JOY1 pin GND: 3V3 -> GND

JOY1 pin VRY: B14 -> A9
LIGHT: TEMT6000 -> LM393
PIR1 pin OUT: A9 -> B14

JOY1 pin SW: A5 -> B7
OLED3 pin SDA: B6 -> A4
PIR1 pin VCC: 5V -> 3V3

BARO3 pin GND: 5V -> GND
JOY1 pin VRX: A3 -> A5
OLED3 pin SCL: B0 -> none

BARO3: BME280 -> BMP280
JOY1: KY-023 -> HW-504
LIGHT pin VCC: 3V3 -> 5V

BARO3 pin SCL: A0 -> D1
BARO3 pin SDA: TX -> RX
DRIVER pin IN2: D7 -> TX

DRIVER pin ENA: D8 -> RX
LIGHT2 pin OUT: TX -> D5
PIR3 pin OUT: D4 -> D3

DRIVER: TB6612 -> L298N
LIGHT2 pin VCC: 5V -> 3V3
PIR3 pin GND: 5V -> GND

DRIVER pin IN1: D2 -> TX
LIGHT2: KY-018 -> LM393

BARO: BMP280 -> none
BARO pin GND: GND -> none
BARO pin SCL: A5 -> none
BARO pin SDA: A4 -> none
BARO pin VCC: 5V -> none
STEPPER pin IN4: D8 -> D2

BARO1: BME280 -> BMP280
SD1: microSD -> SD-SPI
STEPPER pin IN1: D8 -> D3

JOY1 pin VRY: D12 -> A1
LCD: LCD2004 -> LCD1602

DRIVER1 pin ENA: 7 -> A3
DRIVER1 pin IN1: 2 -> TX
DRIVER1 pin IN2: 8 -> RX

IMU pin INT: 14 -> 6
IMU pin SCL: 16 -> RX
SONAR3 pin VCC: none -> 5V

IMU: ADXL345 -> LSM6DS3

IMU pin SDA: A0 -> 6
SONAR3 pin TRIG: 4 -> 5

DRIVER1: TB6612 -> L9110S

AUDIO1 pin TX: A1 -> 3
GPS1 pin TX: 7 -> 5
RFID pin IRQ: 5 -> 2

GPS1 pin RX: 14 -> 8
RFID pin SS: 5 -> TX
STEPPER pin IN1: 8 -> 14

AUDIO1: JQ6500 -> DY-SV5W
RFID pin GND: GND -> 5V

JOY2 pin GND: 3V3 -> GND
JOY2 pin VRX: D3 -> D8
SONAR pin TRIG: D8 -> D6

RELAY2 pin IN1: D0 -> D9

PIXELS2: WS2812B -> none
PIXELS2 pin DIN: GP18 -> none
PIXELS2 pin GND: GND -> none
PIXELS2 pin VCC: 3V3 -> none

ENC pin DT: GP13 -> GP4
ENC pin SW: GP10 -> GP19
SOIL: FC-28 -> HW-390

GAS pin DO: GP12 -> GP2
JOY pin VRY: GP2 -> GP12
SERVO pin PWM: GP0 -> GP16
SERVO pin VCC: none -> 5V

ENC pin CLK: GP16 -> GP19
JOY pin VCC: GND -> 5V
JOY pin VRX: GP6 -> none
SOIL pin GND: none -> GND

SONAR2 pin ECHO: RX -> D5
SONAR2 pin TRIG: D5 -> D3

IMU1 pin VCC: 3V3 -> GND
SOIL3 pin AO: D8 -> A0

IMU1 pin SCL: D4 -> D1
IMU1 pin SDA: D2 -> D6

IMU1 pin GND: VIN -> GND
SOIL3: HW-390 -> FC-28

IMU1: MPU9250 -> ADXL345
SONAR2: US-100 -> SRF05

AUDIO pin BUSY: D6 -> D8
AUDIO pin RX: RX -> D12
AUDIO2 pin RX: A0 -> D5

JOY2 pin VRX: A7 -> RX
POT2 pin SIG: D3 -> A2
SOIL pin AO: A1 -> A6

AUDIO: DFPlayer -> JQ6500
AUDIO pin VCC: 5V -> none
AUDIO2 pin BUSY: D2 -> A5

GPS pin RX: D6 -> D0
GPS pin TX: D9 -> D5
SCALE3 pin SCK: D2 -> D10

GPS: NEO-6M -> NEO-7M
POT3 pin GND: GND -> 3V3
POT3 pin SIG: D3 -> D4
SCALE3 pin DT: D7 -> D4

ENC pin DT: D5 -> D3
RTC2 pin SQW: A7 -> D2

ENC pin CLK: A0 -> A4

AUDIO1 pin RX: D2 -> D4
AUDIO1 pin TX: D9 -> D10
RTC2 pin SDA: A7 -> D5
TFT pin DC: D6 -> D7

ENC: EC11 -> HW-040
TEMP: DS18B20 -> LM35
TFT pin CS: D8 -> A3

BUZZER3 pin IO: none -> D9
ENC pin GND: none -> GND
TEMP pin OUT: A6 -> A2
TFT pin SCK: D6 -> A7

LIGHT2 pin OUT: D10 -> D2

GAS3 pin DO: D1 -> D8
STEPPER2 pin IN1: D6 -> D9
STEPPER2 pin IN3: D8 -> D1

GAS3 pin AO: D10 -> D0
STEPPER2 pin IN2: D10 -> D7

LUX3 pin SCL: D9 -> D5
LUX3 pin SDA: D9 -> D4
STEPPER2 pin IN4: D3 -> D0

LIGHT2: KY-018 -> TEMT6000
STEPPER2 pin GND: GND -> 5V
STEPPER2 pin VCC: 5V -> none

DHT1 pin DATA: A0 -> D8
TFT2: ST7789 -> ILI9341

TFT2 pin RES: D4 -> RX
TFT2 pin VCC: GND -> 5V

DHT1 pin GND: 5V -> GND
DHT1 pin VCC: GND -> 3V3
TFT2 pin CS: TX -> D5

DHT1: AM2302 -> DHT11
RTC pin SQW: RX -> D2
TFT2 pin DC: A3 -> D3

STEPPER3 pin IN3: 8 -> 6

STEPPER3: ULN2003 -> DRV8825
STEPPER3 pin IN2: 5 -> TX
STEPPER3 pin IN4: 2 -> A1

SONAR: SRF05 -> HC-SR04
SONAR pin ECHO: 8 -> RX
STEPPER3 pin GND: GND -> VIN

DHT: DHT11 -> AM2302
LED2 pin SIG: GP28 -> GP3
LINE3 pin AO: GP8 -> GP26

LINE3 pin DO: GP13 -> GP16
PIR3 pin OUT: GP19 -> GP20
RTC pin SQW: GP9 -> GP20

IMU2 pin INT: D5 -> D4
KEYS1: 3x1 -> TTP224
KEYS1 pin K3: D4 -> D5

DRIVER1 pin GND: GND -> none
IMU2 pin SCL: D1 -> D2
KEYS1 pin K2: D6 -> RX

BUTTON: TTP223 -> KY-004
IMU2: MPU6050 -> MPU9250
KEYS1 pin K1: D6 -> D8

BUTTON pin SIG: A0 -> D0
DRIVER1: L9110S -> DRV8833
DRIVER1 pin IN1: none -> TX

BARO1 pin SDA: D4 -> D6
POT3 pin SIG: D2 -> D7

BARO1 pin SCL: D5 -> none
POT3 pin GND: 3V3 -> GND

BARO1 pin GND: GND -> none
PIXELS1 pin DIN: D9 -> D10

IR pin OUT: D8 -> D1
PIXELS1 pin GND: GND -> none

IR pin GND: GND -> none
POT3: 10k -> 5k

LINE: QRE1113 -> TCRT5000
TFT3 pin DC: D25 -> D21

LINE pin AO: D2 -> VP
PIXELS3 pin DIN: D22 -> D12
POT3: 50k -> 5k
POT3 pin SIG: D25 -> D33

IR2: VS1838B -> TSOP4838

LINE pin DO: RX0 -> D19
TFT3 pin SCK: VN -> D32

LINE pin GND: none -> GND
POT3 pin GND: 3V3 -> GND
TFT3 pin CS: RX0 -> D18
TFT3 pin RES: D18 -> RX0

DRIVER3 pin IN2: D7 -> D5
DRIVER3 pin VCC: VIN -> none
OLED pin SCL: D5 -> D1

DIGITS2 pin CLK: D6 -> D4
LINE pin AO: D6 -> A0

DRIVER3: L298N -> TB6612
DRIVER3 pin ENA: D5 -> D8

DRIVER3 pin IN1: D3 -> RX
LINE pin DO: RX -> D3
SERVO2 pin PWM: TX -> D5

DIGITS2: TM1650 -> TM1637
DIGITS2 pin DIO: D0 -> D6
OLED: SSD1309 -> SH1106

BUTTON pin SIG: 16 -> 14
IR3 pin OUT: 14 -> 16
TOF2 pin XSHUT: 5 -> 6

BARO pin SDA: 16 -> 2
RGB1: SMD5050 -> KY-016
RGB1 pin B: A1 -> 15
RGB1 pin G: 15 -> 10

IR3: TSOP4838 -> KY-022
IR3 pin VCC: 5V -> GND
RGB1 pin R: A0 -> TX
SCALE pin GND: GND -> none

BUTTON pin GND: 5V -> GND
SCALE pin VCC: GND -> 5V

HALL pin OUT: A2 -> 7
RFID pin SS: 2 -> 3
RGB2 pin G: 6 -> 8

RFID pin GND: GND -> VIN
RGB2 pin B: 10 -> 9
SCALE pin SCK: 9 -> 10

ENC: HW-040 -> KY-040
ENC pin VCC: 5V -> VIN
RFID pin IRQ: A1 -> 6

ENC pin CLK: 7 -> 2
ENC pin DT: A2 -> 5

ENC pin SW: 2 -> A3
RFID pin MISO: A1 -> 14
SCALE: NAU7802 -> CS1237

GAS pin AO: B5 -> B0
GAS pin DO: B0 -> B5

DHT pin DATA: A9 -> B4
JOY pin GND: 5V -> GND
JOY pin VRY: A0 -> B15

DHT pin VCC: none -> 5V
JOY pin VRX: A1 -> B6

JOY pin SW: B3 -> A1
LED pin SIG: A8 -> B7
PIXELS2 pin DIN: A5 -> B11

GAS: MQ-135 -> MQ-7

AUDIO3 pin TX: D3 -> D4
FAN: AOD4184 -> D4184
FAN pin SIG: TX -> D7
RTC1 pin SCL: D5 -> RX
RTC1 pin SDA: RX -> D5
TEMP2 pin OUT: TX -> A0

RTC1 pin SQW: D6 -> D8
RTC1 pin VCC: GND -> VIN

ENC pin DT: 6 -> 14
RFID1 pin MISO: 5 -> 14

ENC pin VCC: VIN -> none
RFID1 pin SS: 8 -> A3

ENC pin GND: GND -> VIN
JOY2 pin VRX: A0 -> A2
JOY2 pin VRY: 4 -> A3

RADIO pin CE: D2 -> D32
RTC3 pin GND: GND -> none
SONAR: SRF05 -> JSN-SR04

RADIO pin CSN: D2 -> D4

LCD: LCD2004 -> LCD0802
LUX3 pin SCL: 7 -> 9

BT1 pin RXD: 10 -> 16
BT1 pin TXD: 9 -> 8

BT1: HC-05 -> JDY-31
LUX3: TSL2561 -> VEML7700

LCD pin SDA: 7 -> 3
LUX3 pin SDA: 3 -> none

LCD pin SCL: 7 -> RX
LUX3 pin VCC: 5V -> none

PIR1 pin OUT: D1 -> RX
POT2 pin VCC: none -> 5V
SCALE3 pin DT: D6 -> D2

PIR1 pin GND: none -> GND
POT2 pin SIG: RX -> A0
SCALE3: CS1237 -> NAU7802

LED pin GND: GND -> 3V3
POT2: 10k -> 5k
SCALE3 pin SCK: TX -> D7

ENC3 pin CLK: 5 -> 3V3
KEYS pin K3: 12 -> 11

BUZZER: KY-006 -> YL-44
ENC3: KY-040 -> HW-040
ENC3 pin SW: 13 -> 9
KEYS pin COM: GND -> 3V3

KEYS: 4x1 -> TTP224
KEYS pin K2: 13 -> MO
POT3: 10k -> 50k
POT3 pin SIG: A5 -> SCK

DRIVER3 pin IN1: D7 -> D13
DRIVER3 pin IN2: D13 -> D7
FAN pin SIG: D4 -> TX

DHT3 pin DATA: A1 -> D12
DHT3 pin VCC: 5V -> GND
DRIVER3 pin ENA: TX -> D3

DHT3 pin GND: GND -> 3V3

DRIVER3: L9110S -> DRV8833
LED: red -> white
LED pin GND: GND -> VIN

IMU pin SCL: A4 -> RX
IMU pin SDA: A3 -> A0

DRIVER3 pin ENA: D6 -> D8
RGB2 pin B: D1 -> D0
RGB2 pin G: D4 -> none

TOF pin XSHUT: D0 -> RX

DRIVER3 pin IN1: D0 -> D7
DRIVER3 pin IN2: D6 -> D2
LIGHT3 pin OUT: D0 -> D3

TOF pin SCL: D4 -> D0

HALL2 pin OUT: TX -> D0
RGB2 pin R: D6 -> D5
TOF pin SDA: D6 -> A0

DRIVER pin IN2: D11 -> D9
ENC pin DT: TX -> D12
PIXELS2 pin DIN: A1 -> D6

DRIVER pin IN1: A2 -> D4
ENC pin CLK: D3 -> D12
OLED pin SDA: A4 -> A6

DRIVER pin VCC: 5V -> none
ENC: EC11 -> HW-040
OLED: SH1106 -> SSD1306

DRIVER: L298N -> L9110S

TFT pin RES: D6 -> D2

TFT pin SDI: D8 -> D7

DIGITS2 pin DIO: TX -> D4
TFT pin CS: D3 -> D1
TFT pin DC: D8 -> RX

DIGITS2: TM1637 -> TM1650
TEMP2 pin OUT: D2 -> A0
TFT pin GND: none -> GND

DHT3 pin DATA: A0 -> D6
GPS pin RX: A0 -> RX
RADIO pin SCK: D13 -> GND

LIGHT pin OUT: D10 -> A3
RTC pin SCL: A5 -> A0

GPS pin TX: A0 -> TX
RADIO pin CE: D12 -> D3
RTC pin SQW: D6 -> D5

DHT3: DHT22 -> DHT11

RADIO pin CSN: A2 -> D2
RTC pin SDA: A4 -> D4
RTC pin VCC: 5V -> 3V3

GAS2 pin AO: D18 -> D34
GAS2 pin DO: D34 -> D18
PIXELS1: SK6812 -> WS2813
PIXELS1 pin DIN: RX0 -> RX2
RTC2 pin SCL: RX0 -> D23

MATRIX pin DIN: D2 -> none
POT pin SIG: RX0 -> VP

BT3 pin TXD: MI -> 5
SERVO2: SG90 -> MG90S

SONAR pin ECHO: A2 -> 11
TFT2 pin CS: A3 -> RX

=-=-=-=-=

> Your objective:
Nothing should appear in the answer except the lines above from the line with "IR3 pin VCC: 5V -> GND" through the line with "RGB2 pin B: D1 -> D0", both included, written out exactly.

> Reply to the exercise:
IR3 pin VCC: 5V -> GND
RGB1 pin R: A0 -> TX
SCALE pin GND: GND -> none

BUTTON pin GND: 5V -> GND
SCALE pin VCC: GND -> 5V

HALL pin OUT: A2 -> 7
RFID pin SS: 2 -> 3
RGB2 pin G: 6 -> 8

RFID pin GND: GND -> VIN
RGB2 pin B: 10 -> 9
SCALE pin SCK: 9 -> 10

ENC: HW-040 -> KY-040
ENC pin VCC: 5V -> VIN
RFID pin IRQ: A1 -> 6

ENC pin CLK: 7 -> 2
ENC pin DT: A2 -> 5

ENC pin SW: 2 -> A3
RFID pin MISO: A1 -> 14
SCALE: NAU7802 -> CS1237

GAS pin AO: B5 -> B0
GAS pin DO: B0 -> B5

DHT pin DATA: A9 -> B4
JOY pin GND: 5V -> GND
JOY pin VRY: A0 -> B15

DHT pin VCC: none -> 5V
JOY pin VRX: A1 -> B6

JOY pin SW: B3 -> A1
LED pin SIG: A8 -> B7
PIXELS2 pin DIN: A5 -> B11

GAS: MQ-135 -> MQ-7

AUDIO3 pin TX: D3 -> D4
FAN: AOD4184 -> D4184
FAN pin SIG: TX -> D7
RTC1 pin SCL: D5 -> RX
RTC1 pin SDA: RX -> D5
TEMP2 pin OUT: TX -> A0

RTC1 pin SQW: D6 -> D8
RTC1 pin VCC: GND -> VIN

ENC pin DT: 6 -> 14
RFID1 pin MISO: 5 -> 14

ENC pin VCC: VIN -> none
RFID1 pin SS: 8 -> A3

ENC pin GND: GND -> VIN
JOY2 pin VRX: A0 -> A2
JOY2 pin VRY: 4 -> A3

RADIO pin CE: D2 -> D32
RTC3 pin GND: GND -> none
SONAR: SRF05 -> JSN-SR04

RADIO pin CSN: D2 -> D4

LCD: LCD2004 -> LCD0802
LUX3 pin SCL: 7 -> 9

BT1 pin RXD: 10 -> 16
BT1 pin TXD: 9 -> 8

BT1: HC-05 -> JDY-31
LUX3: TSL2561 -> VEML7700

LCD pin SDA: 7 -> 3
LUX3 pin SDA: 3 -> none

LCD pin SCL: 7 -> RX
LUX3 pin VCC: 5V -> none

PIR1 pin OUT: D1 -> RX
POT2 pin VCC: none -> 5V
SCALE3 pin DT: D6 -> D2

PIR1 pin GND: none -> GND
POT2 pin SIG: RX -> A0
SCALE3: CS1237 -> NAU7802

LED pin GND: GND -> 3V3
POT2: 10k -> 5k
SCALE3 pin SCK: TX -> D7

ENC3 pin CLK: 5 -> 3V3
KEYS pin K3: 12 -> 11

BUZZER: KY-006 -> YL-44
ENC3: KY-040 -> HW-040
ENC3 pin SW: 13 -> 9
KEYS pin COM: GND -> 3V3

KEYS: 4x1 -> TTP224
KEYS pin K2: 13 -> MO
POT3: 10k -> 50k
POT3 pin SIG: A5 -> SCK

DRIVER3 pin IN1: D7 -> D13
DRIVER3 pin IN2: D13 -> D7
FAN pin SIG: D4 -> TX

DHT3 pin DATA: A1 -> D12
DHT3 pin VCC: 5V -> GND
DRIVER3 pin ENA: TX -> D3

DHT3 pin GND: GND -> 3V3

DRIVER3: L9110S -> DRV8833
LED: red -> white
LED pin GND: GND -> VIN

IMU pin SCL: A4 -> RX
IMU pin SDA: A3 -> A0

DRIVER3 pin ENA: D6 -> D8
RGB2 pin B: D1 -> D0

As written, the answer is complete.